The line containing "R1: 10k (5V, N003) -> 10k (COM, N018)" opens the span to copy, and the last line of the records below closes it. Write out that span exactly.

Data in this exercise Block Start

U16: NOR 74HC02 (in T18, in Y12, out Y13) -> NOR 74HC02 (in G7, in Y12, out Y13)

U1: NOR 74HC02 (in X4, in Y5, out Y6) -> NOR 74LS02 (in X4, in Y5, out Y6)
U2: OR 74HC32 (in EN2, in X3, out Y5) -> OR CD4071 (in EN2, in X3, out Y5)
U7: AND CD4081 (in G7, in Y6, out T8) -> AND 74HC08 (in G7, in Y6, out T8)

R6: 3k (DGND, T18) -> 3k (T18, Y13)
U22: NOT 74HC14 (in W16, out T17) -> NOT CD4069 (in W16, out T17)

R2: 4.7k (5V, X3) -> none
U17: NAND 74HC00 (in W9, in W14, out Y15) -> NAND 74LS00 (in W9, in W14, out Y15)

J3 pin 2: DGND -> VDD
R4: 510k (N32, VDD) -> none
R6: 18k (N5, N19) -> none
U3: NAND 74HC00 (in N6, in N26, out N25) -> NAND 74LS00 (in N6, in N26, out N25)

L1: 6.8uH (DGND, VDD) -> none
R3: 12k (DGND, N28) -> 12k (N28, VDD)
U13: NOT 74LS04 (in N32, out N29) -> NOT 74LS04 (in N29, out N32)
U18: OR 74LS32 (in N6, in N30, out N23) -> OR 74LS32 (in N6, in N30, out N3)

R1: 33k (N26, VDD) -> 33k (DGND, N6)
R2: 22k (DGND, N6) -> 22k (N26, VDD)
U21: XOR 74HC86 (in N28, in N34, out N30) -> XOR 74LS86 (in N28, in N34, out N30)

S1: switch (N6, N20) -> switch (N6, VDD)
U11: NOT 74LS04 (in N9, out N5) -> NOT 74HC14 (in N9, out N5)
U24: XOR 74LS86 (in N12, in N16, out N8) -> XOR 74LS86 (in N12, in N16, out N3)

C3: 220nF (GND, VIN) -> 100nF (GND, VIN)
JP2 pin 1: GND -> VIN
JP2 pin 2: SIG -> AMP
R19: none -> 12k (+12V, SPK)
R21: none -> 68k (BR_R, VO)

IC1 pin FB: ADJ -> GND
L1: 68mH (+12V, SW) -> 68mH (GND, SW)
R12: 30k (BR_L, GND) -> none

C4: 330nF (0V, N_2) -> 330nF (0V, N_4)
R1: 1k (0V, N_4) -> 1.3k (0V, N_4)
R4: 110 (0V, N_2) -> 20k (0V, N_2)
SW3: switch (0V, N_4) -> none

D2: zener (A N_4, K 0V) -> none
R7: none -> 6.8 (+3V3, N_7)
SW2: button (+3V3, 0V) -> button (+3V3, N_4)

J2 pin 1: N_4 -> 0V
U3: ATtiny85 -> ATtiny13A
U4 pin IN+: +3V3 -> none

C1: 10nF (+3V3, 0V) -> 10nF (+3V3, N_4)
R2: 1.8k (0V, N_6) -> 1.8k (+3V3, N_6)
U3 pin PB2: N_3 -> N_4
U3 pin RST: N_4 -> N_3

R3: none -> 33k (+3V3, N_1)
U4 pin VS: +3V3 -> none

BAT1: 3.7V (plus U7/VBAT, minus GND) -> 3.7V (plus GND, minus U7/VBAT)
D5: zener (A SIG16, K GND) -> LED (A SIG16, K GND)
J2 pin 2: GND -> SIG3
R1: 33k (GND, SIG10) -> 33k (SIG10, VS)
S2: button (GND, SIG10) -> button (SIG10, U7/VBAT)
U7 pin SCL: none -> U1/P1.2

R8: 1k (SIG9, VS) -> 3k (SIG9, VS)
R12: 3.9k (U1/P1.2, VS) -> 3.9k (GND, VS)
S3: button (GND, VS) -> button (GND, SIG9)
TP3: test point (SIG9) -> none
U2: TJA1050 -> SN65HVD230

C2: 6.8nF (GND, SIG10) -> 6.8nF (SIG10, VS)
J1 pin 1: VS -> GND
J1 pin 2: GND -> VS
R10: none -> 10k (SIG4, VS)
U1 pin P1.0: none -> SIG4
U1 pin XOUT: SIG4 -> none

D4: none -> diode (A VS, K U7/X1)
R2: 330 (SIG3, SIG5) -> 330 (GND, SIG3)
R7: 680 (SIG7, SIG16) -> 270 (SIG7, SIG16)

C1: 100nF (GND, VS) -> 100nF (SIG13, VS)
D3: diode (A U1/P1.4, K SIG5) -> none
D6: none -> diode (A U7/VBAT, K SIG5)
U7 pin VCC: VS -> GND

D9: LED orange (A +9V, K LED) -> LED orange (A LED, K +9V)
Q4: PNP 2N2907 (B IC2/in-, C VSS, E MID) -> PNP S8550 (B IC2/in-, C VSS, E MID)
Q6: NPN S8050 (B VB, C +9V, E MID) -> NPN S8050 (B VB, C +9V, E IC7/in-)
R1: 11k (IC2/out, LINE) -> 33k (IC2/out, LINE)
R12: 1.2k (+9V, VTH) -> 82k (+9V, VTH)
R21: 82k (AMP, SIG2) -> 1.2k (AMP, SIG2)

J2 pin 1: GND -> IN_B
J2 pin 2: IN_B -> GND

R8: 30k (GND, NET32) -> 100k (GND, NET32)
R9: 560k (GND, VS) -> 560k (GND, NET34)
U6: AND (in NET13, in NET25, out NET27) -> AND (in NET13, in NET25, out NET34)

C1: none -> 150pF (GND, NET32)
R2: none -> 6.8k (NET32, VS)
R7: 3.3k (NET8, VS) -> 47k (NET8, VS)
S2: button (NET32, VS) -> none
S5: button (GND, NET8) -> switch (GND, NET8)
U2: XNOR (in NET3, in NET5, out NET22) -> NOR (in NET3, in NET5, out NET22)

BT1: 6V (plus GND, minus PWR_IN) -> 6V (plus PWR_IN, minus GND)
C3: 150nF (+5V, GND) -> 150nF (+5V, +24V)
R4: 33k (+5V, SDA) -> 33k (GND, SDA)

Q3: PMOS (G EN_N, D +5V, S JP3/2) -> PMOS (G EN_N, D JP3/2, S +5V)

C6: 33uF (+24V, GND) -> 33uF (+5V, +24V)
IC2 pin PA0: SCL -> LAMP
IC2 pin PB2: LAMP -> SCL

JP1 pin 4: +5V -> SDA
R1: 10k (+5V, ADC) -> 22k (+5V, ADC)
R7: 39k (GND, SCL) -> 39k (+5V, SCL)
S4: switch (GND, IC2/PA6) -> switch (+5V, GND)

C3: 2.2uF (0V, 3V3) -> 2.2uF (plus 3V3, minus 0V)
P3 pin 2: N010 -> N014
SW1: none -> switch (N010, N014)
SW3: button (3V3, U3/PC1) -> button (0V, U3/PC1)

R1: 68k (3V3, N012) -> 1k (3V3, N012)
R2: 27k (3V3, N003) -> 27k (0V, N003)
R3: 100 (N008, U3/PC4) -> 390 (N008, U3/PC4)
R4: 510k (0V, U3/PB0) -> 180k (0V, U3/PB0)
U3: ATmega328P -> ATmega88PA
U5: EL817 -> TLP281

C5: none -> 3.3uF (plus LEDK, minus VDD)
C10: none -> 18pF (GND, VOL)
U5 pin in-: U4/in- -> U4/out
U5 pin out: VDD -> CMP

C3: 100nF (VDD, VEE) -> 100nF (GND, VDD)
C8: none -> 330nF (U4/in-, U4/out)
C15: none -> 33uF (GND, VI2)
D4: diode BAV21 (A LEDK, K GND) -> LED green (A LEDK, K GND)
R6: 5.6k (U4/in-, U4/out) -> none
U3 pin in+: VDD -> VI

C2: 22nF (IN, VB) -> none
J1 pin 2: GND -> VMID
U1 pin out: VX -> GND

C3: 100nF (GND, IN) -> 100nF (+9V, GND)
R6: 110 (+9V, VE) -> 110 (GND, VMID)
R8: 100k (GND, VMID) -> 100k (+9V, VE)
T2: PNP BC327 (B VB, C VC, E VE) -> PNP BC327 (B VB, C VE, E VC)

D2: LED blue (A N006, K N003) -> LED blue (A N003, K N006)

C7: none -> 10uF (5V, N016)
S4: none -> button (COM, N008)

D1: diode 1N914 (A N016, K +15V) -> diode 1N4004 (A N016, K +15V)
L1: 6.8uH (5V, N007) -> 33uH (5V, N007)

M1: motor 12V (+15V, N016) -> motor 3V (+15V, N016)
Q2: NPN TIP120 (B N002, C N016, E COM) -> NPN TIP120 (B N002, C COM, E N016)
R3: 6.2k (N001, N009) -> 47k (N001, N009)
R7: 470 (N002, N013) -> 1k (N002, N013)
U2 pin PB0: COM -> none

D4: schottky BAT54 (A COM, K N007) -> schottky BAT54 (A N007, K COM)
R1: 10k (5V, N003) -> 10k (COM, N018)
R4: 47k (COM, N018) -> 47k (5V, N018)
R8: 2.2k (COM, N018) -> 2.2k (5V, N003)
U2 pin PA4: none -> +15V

Data in this exercise Block End

Output of the task:
R1: 10k (5V, N003) -> 10k (COM, N018)
R4: 47k (COM, N018) -> 47k (5V, N018)
R8: 2.2k (COM, N018) -> 2.2k (5V, N003)
U2 pin PA4: none -> +15V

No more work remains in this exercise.